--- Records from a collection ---
↓↓↓
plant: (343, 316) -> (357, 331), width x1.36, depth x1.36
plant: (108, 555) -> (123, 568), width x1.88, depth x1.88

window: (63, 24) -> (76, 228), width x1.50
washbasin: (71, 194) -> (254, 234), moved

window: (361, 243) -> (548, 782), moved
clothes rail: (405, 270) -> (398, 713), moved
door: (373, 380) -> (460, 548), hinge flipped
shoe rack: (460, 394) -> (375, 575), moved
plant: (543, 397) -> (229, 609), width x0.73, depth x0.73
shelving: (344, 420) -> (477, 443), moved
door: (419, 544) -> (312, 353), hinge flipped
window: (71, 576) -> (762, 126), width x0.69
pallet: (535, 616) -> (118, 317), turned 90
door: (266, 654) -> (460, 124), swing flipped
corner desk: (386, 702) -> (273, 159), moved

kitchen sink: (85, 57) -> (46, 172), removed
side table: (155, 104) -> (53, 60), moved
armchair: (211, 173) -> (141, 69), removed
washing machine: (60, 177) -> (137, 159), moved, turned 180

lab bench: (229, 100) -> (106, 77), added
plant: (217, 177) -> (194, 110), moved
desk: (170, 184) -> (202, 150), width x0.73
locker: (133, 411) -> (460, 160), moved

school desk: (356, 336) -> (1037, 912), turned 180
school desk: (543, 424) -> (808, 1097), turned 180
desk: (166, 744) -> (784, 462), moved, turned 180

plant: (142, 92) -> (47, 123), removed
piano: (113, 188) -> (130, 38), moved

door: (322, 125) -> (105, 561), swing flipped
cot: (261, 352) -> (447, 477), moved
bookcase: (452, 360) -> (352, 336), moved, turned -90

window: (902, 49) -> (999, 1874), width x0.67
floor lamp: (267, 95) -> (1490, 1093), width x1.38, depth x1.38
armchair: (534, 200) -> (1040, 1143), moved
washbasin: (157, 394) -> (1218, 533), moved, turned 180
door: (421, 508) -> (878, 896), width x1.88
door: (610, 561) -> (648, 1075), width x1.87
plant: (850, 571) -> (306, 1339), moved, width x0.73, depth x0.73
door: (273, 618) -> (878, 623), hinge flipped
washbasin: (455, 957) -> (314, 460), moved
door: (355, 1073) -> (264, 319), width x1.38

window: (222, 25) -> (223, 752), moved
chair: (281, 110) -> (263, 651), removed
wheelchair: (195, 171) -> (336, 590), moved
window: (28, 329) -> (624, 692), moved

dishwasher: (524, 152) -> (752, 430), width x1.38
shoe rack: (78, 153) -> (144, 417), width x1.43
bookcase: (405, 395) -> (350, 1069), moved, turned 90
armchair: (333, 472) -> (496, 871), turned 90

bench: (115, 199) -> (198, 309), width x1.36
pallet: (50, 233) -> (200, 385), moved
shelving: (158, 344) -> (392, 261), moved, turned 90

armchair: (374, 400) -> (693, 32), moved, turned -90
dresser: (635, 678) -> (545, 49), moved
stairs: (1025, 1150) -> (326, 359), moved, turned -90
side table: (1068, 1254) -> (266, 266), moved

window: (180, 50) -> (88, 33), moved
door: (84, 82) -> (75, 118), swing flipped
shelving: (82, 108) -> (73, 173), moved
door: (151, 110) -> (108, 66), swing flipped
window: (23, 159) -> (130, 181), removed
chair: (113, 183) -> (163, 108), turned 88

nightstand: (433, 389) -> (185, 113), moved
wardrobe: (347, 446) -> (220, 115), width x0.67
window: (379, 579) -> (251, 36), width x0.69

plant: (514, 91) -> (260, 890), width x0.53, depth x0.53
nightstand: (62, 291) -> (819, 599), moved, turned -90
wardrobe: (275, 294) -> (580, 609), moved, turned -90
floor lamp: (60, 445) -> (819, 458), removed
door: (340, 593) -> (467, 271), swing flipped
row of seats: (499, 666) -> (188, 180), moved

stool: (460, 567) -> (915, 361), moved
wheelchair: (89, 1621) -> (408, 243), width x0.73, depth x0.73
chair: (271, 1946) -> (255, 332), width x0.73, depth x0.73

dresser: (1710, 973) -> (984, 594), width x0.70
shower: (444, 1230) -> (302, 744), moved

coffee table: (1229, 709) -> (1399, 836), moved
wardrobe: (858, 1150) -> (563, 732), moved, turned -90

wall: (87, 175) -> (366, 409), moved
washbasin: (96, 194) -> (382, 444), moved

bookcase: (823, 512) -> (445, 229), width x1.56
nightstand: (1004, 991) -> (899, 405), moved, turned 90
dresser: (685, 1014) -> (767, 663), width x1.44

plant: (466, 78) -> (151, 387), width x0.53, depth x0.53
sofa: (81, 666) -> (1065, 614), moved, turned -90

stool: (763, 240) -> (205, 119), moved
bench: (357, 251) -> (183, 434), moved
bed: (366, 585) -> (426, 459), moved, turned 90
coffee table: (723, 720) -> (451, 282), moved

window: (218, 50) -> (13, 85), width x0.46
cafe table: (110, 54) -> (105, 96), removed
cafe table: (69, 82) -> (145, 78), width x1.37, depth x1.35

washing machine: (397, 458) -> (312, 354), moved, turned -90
↑↑↑
--- Instructions for the task ---
In restating the data, begin at its first line, reproduce each line word for word, and conclude with the line that contains "window: (361, 243) -> (548, 782), moved".

--- Solution below ---
plant: (343, 316) -> (357, 331), width x1.36, depth x1.36
plant: (108, 555) -> (123, 568), width x1.88, depth x1.88

window: (63, 24) -> (76, 228), width x1.50
washbasin: (71, 194) -> (254, 234), moved

window: (361, 243) -> (548, 782), moved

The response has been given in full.